▶ _Task objective_: Determine how many lines in the records contain the string "mark", treating uppercase and lowercase as different, and reply with that number alone.

------ Task input

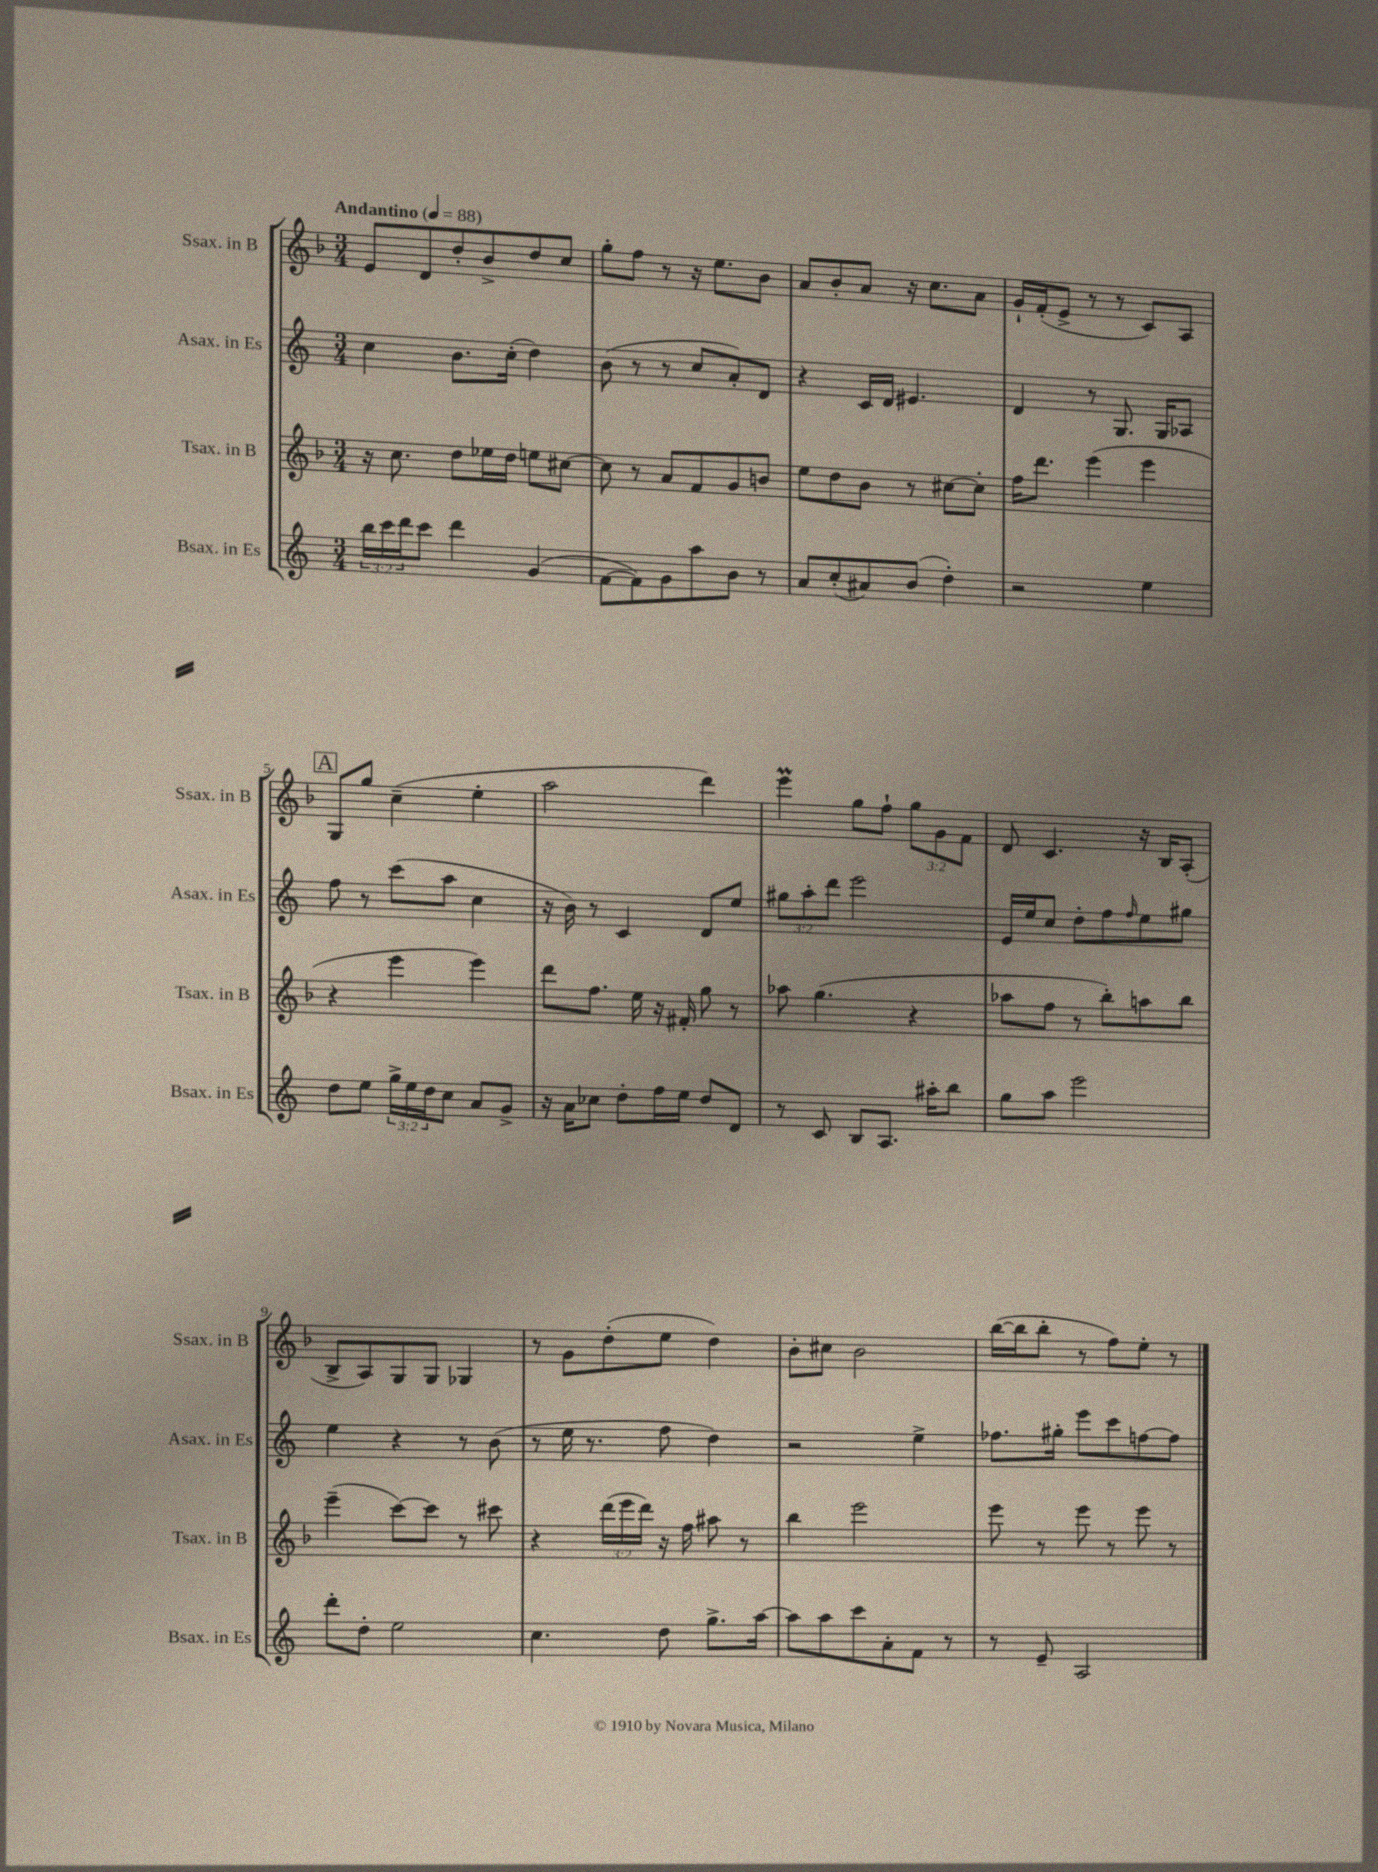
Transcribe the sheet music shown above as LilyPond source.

<<
\new StaffGroup <<
\new Staff = "s0" \with { instrumentName = "Ssax. in B" shortInstrumentName = "Ssax. in B" } {
    \clef treble \key f \major \numericTimeSignature \time 3/4 \override Staff.TupletNumber.text = #tuplet-number::calc-fraction-text \tempo "Andantino" 4 = 88
    e'8 d'8 d''8-. bes'8-> d''8 c''8 |
    g''8-. f''8 r8 r16 e''8. bes'8 |
    a'8 bes'8-. a'8 r16 c''8. a'8 |
    g'16-! f'16-.( e'8-> r8 r8 c'8) a8 |
    \mark \markup { \box "A" } g8 g''8 c''4--( e''4-. |
    a''2 d'''4) |
    e'''4\prall g''8 f''8-! \tuplet 3/2 { g''8 g'8 f'8 } |
    d'8 c'4. r16 bes16 a8-.( |
    bes8-> a8) g8 g8 ges4 |
    r8 g'8 d''8-.( e''8 d''4) |
    bes'8-. cis''8 bes'2 |
    bes''16~( bes''16 bes''8-. r8 f''8) e''8-. r8 \bar "|." |
}
\new Staff = "s1" \with { instrumentName = "Asax. in Es" shortInstrumentName = "Asax. in Es" } {
    \clef treble \key c \major \numericTimeSignature \time 3/4 \override Staff.TupletNumber.text = #tuplet-number::calc-fraction-text
    c''4 b'8. c''16-.( d''4) |
    b'8( r8 r8 c''8 a'8-.) d'8 |
    r4 c'16 d'16 eis'4. |
    d'4 r8 g8. g16 aes8 |
    \mark \markup { \box "A" } f''8 r8 c'''8( a''8 c''4 |
    r16 b'16) r8 c'4 d'8 e''8 |
    \tuplet 3/2 { gis''8 a''8-. d'''8 } e'''2 |
    e'16 e''16 c''8 d''8-. f''8 \grace { f''16 } e''8 gis''8 |
    e''4 r4 r8 b'8( |
    r8 e''16 r8. f''8 d''4) |
    r2 e''4-> |
    fes''8. gis''16-. e'''8 c'''8 f''8~ f''8 \bar "|." |
}
\new Staff = "s2" \with { instrumentName = "Tsax. in B" shortInstrumentName = "Tsax. in B" } {
    \clef treble \key f \major \numericTimeSignature \time 3/4 \override Staff.TupletNumber.text = #tuplet-number::calc-fraction-text
    r16 c''8. d''8 ees''16 d''16 e''8 cis''8~ |
    cis''8 r8 a'8 f'8 g'8 b'8 |
    e''8 d''8 bes'8 r8 cis''8~ cis''8-. |
    f''16 d'''8. e'''4( e'''4 |
    \mark \markup { \box "A" } r4 e'''4 e'''4) |
    d'''8 f''8. e''16 r16 fis'16-. g''8 r8 |
    aes''8 g''4.( r4 |
    aes''8 f''8 r8 bes''8-.) a''8 bes''8 |
    e'''4--( c'''8~) c'''8 r8 cis'''8 |
    r4 \tuplet 3/2 { d'''16( e'''16 d'''16) } r16 f''16 ais''8 r8 |
    bes''4 e'''2 |
    e'''8 r8 e'''8 r8 e'''8 r8 \bar "|." |
}
\new Staff = "s3" \with { instrumentName = "Bsax. in Es" shortInstrumentName = "Bsax. in Es" } {
    \clef treble \key c \major \numericTimeSignature \time 3/4 \override Staff.TupletNumber.text = #tuplet-number::calc-fraction-text
    \tuplet 3/2 { b''16 c'''16 d'''16 } c'''8 d'''4 g'4( |
    f'8~ f'8) g'8 a''8 b'8 r8 |
    a'8 c''8-.( ais'8) b'8( d''4-.) |
    r2 e''4 |
    \mark \markup { \box "A" } d''8 e''8 \tuplet 3/2 { g''16-> e''16 d''16 } c''8 a'8 g'8-> |
    r16 a'16 ces''8 d''8-. f''16 e''16 d''8 d'8 |
    r8 c'8 b8 a8. ais''16-. b''8 |
    g''8 a''8 e'''2 |
    d'''8-. d''8-. e''2 |
    c''4. d''8 g''8.-> a''16~ |
    a''8 a''8 c'''8 a'8-. f'8 r8 |
    r8 e'8-- a2 \bar "|." |
}
>>
>>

------------

▶ _Solution to this task_: 4